#### What the task asks:
Transcribe the data verbatim and drop its images.

#### Before-and-after change data:
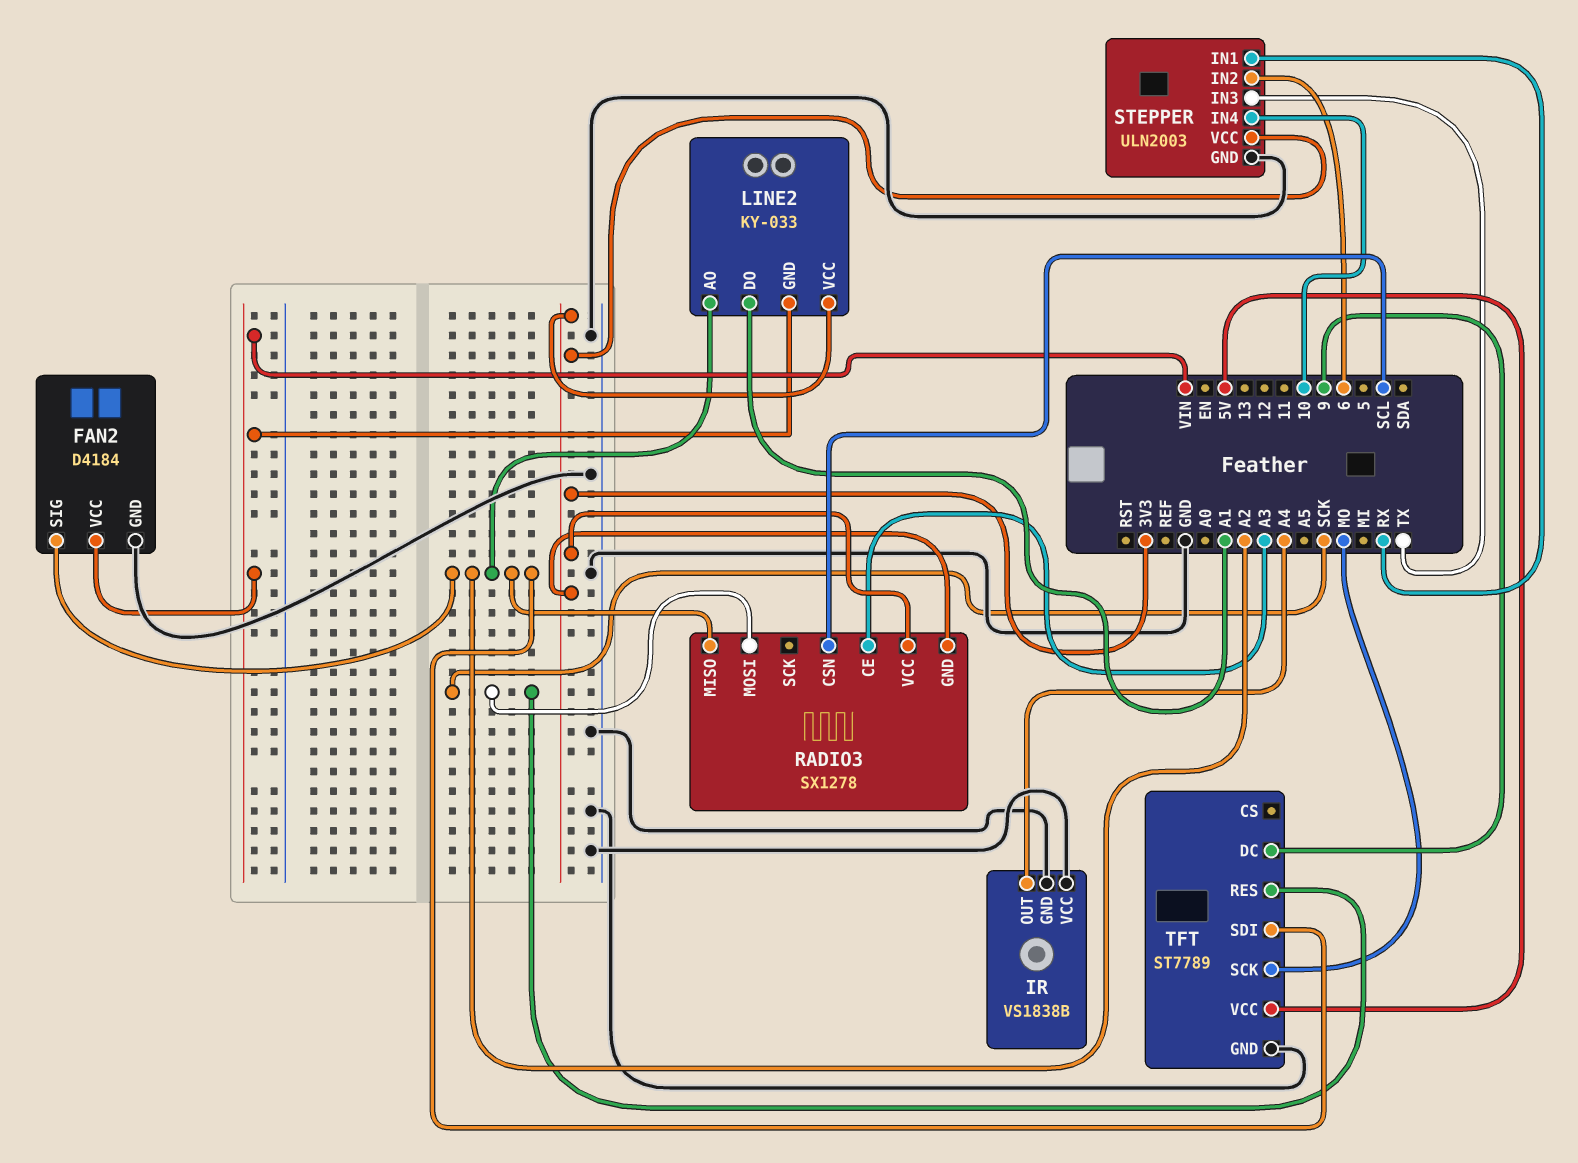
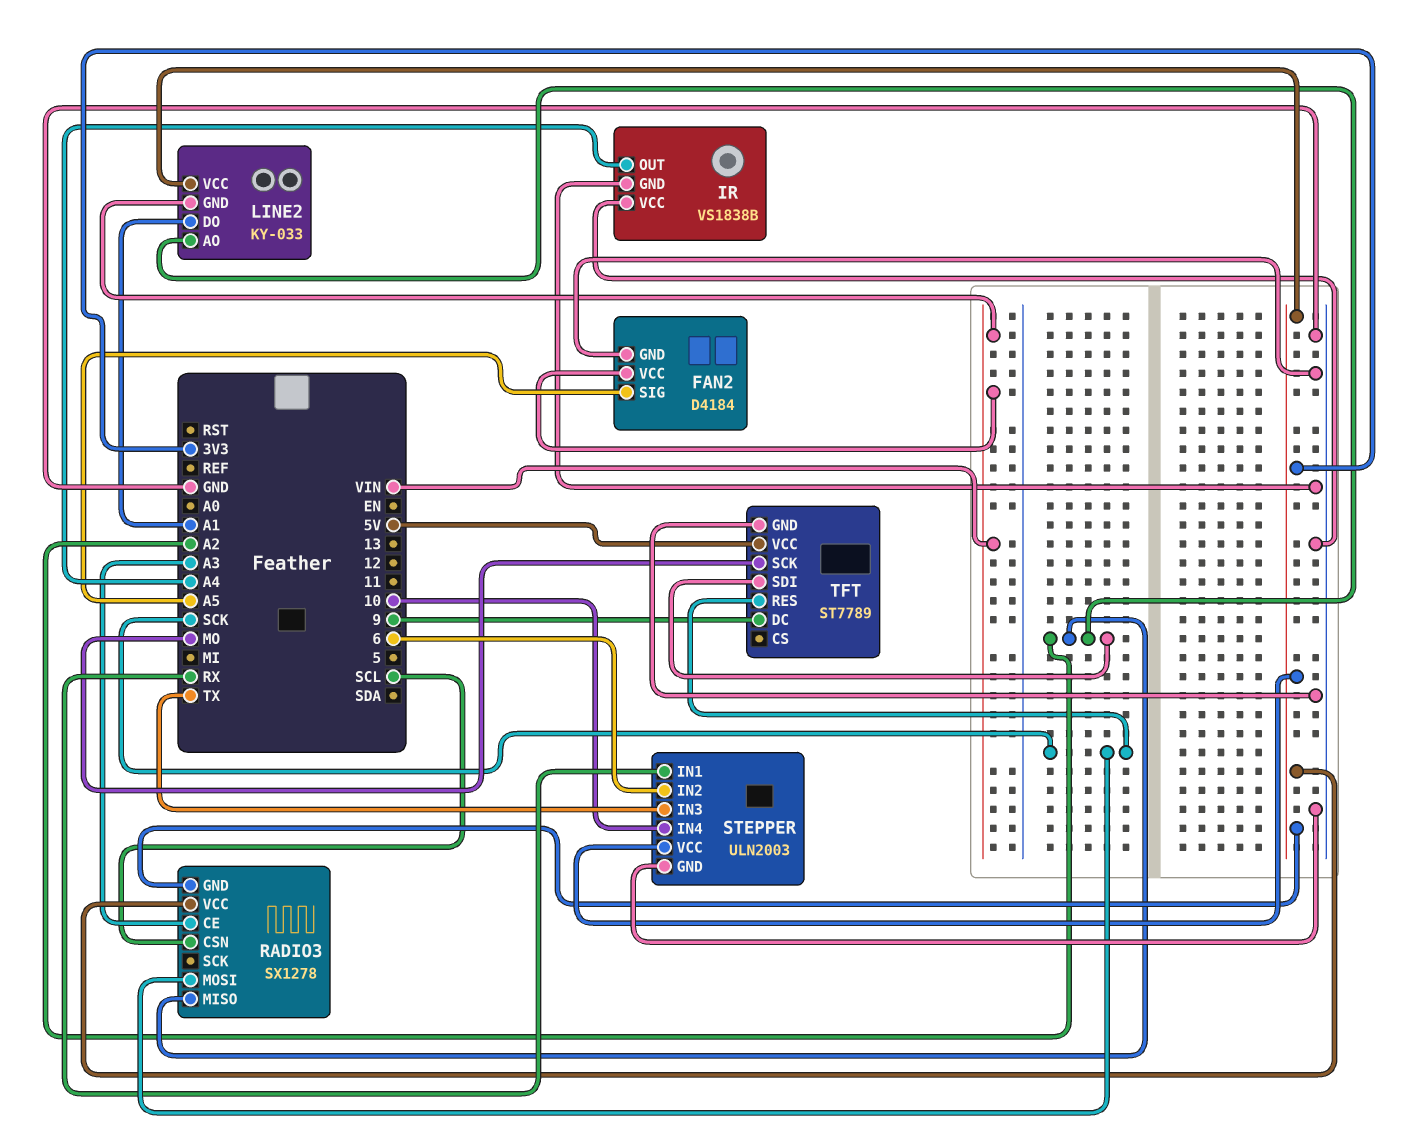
FAN2 pin SIG: A2 -> A5

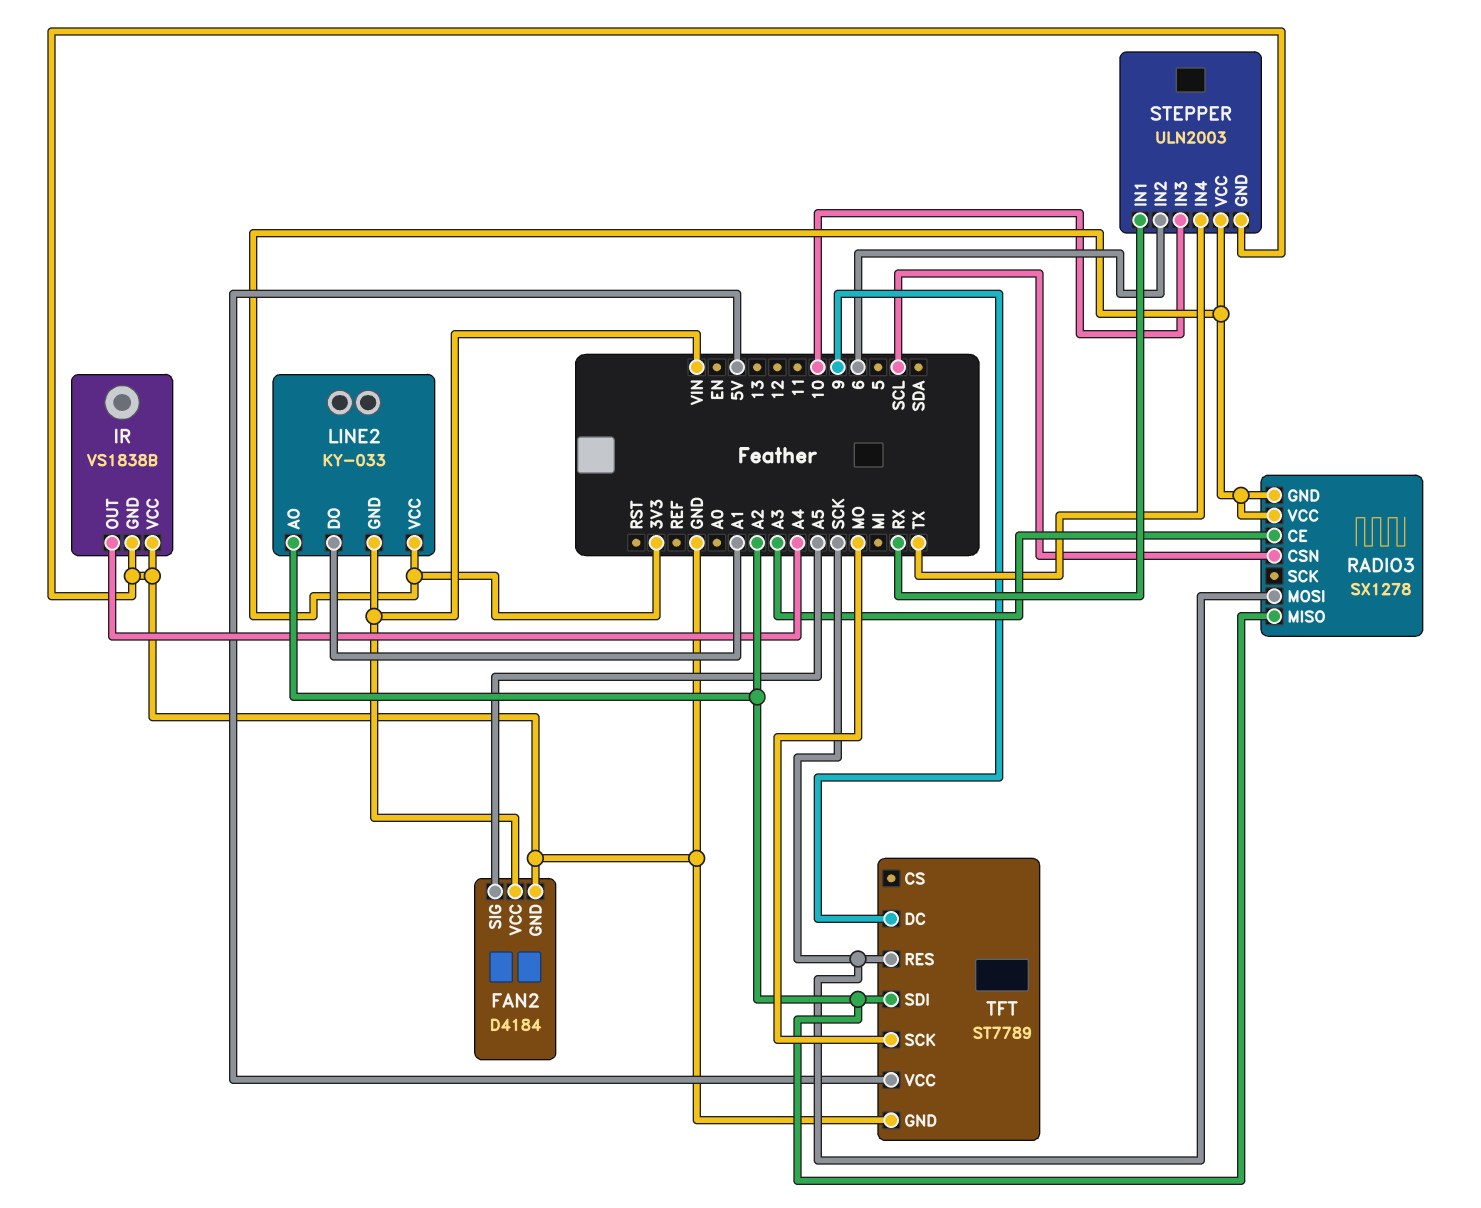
STEPPER pin IN3: TX -> 10
STEPPER pin IN4: 10 -> TX

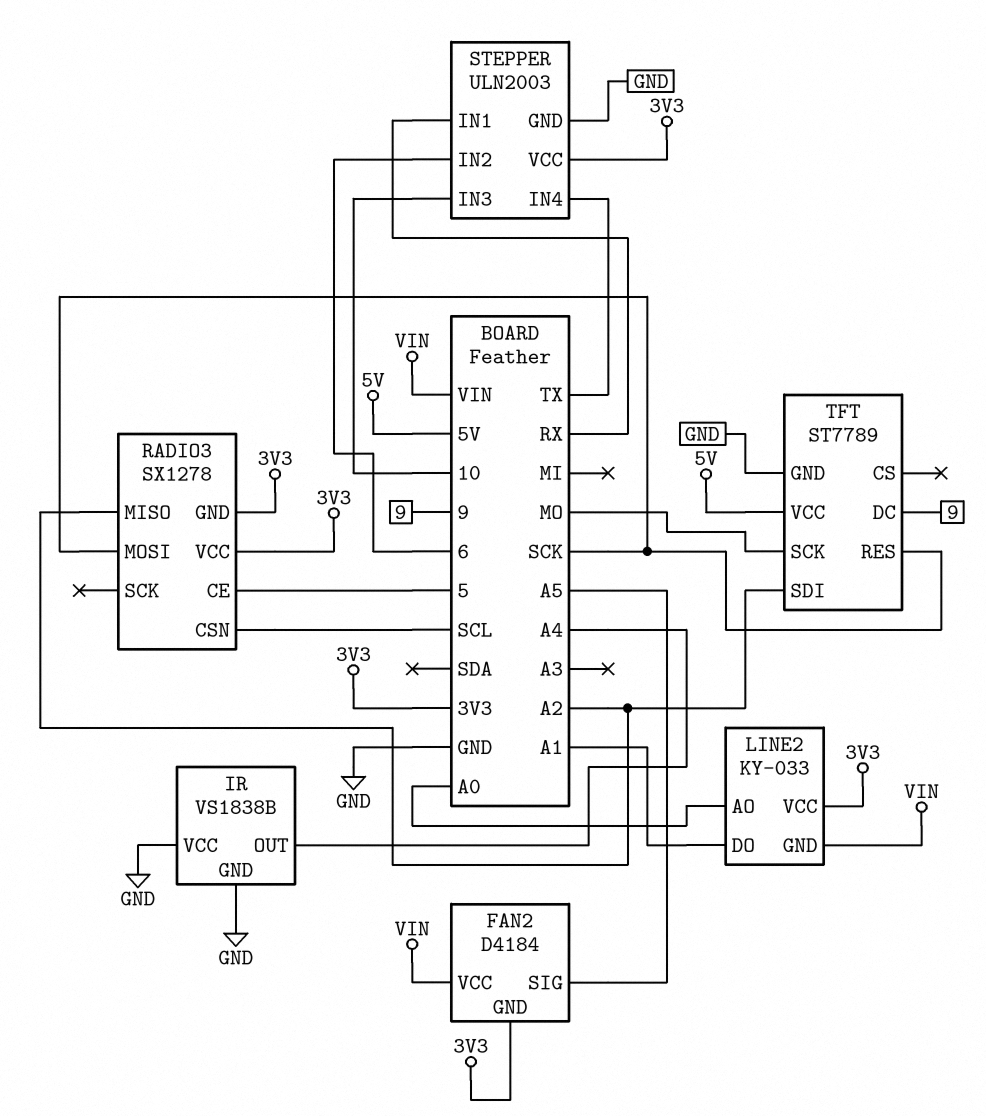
FAN2 pin GND: GND -> 3V3
LINE2 pin AO: A2 -> A0
RADIO3 pin CE: A3 -> 5

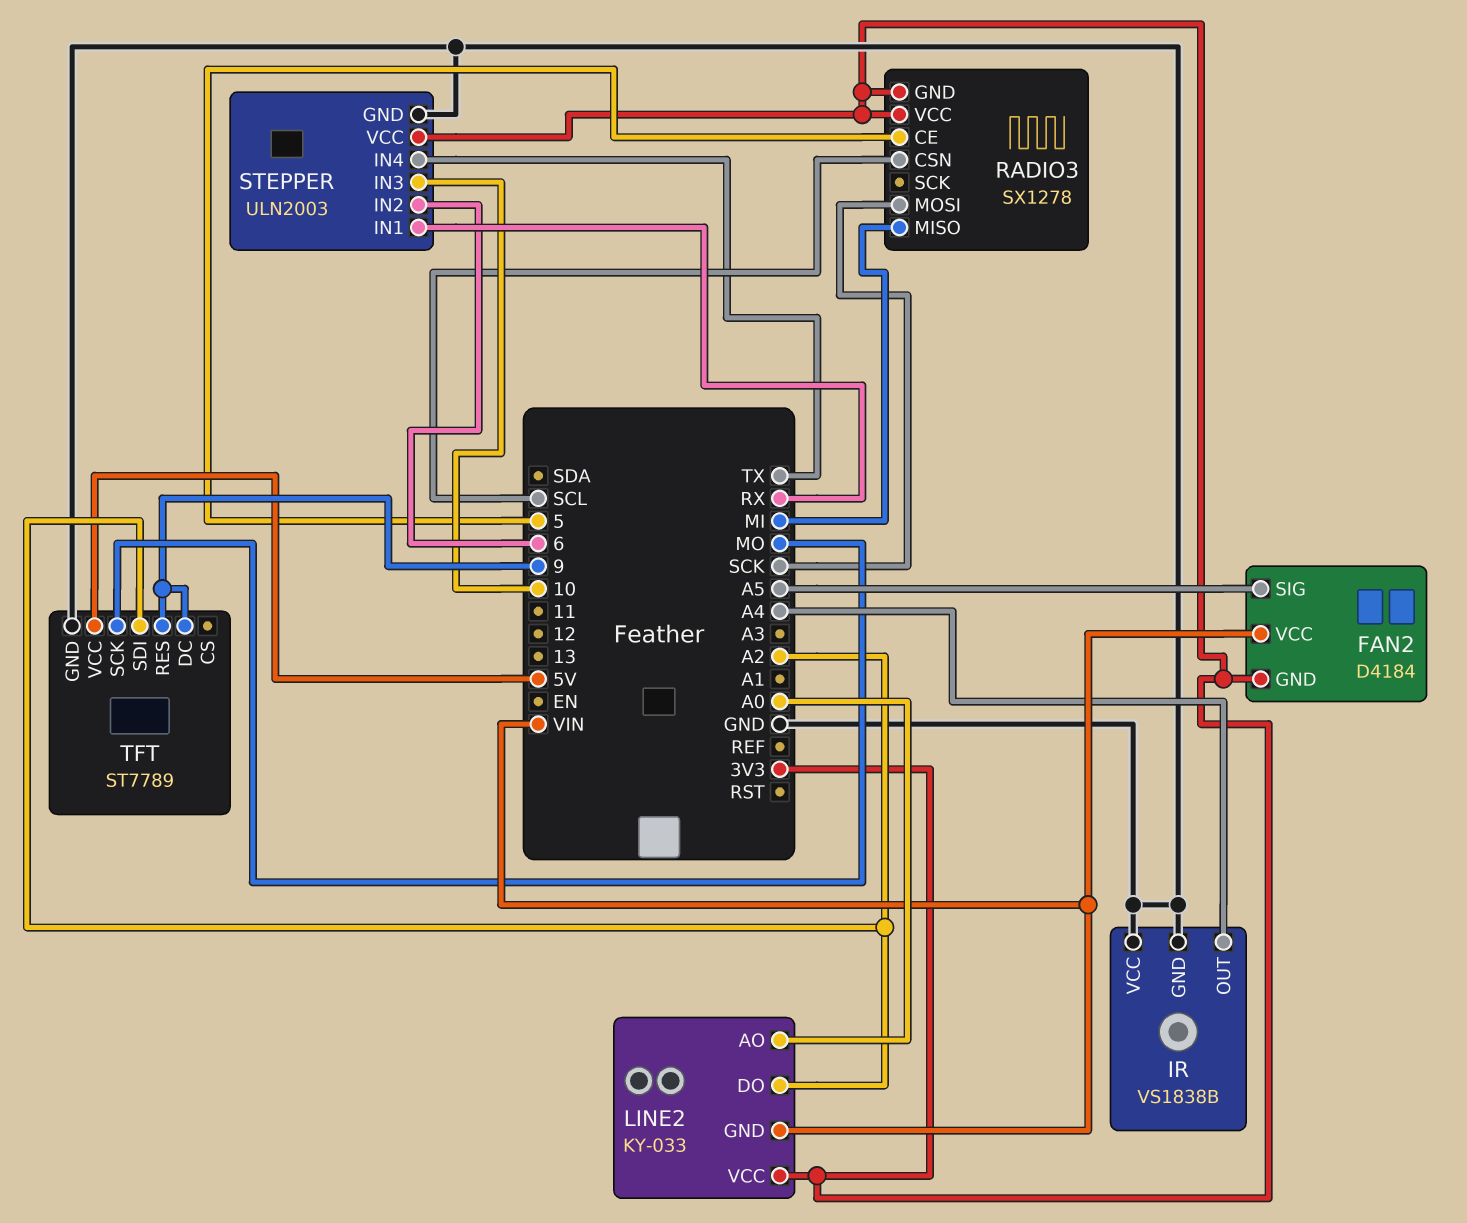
LINE2 pin DO: A1 -> A2
RADIO3 pin MISO: A2 -> MI
TFT pin RES: SCK -> 9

#### Exercise result:
FAN2 pin SIG: A2 -> A5

STEPPER pin IN3: TX -> 10
STEPPER pin IN4: 10 -> TX

FAN2 pin GND: GND -> 3V3
LINE2 pin AO: A2 -> A0
RADIO3 pin CE: A3 -> 5

LINE2 pin DO: A1 -> A2
RADIO3 pin MISO: A2 -> MI
TFT pin RES: SCK -> 9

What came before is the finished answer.